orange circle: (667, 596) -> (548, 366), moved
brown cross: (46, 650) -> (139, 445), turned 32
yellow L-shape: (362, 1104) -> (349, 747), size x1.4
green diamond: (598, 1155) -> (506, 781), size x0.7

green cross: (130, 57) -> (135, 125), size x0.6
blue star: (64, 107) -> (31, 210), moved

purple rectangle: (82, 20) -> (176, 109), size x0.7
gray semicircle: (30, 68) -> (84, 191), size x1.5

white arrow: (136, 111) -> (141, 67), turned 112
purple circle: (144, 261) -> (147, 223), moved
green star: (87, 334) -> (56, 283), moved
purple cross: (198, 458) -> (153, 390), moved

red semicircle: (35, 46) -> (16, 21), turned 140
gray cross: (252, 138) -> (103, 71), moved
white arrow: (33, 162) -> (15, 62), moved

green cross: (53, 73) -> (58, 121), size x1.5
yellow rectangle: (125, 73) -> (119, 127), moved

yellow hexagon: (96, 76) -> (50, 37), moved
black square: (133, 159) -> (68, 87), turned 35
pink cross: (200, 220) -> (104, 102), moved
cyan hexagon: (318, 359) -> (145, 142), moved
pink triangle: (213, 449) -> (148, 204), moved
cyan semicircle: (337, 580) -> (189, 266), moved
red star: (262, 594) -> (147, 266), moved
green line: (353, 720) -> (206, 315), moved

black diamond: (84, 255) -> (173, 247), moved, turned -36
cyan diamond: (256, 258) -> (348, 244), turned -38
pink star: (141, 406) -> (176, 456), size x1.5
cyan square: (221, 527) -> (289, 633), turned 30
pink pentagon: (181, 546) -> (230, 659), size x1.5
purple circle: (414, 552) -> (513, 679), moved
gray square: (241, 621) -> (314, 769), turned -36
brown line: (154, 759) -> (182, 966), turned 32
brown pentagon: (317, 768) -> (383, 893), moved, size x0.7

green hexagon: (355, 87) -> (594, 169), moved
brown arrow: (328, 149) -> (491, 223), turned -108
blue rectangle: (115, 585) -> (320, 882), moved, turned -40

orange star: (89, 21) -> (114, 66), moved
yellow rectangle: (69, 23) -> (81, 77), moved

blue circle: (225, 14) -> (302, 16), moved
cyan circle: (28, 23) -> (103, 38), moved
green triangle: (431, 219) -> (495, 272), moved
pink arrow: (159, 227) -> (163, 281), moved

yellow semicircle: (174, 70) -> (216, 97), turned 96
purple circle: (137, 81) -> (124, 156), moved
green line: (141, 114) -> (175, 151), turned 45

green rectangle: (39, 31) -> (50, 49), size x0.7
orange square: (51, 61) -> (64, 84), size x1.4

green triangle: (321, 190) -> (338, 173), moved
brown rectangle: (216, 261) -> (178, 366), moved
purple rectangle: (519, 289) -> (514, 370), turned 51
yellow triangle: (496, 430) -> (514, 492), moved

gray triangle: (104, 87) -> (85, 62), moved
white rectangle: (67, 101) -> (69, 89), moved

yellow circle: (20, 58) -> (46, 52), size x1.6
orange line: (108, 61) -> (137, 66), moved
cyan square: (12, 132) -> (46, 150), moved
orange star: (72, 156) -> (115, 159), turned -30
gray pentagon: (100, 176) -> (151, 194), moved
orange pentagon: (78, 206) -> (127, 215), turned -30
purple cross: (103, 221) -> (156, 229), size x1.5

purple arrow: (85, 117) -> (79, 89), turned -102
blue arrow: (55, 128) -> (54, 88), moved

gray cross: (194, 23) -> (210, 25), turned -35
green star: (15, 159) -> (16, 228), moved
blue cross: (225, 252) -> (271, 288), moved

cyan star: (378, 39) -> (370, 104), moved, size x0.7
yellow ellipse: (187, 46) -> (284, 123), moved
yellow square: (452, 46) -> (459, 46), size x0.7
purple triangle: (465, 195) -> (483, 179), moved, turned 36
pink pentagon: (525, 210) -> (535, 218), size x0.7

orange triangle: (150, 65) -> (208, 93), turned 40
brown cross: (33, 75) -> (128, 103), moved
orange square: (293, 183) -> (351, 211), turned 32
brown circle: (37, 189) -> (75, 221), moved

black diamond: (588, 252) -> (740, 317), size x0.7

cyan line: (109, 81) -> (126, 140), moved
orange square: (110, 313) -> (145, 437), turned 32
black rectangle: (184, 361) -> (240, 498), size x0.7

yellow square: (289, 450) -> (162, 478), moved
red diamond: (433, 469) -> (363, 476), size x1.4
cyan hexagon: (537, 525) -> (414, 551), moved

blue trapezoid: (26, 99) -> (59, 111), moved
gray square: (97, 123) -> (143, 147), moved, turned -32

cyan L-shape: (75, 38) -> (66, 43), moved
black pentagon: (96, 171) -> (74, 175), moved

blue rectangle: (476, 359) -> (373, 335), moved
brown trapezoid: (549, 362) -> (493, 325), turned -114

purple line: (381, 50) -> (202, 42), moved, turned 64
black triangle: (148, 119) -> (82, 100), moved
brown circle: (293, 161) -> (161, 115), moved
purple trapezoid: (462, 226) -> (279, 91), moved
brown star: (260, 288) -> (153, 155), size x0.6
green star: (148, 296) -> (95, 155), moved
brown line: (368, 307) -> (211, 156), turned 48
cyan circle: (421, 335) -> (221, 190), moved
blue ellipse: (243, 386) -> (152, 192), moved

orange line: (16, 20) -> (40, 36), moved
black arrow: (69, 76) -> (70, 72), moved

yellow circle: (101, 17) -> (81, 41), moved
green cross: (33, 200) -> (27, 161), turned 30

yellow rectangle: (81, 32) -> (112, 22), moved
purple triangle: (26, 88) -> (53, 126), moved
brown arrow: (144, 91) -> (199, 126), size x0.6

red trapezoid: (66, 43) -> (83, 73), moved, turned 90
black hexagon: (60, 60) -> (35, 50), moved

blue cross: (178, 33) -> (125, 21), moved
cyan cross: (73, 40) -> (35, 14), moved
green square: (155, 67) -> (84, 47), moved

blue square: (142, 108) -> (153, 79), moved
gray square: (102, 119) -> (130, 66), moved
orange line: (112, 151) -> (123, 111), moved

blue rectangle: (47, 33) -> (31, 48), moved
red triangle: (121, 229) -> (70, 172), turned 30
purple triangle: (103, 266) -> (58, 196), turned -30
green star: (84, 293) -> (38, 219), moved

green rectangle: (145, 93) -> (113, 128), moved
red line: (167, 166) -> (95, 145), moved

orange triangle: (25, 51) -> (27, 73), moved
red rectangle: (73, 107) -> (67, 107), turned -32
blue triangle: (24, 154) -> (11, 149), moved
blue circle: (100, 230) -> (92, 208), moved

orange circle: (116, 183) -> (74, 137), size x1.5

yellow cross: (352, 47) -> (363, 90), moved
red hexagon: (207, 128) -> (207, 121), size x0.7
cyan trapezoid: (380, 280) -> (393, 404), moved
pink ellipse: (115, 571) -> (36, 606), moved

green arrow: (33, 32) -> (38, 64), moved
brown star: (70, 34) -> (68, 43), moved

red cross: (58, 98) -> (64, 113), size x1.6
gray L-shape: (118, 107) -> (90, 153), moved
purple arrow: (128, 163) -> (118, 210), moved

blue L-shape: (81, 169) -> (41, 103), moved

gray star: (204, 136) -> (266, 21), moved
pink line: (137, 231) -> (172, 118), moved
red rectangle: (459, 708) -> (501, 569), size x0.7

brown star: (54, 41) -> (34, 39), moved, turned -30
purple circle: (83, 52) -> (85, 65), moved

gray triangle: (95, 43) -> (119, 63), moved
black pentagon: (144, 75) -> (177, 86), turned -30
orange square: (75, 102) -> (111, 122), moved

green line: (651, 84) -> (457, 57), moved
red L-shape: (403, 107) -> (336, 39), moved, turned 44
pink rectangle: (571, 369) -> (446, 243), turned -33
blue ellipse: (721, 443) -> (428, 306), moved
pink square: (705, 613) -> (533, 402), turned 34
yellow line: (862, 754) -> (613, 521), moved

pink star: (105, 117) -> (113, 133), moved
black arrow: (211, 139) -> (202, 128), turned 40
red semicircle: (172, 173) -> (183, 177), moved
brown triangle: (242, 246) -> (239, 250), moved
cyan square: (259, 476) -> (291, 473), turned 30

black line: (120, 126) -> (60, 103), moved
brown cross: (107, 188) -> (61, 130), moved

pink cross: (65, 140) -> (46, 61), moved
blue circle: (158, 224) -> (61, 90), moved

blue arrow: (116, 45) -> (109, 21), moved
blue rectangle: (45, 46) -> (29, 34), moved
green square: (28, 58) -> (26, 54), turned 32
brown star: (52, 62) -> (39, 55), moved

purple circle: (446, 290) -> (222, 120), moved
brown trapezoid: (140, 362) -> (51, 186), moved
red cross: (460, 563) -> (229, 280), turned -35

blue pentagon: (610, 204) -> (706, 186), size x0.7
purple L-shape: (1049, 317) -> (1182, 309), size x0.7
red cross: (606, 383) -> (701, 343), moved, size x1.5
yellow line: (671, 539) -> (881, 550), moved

————————

*WHAT YOU SHOULD DO*: From the records above, print only the lines between the one holding "orange square: (110, 313)" and the one holding "blue rectangle: (476, 359)", inclusive, exactly as they stand.

*SOLVED PROBLEM*:
orange square: (110, 313) -> (145, 437), turned 32
black rectangle: (184, 361) -> (240, 498), size x0.7

yellow square: (289, 450) -> (162, 478), moved
red diamond: (433, 469) -> (363, 476), size x1.4
cyan hexagon: (537, 525) -> (414, 551), moved

blue trapezoid: (26, 99) -> (59, 111), moved
gray square: (97, 123) -> (143, 147), moved, turned -32

cyan L-shape: (75, 38) -> (66, 43), moved
black pentagon: (96, 171) -> (74, 175), moved

blue rectangle: (476, 359) -> (373, 335), moved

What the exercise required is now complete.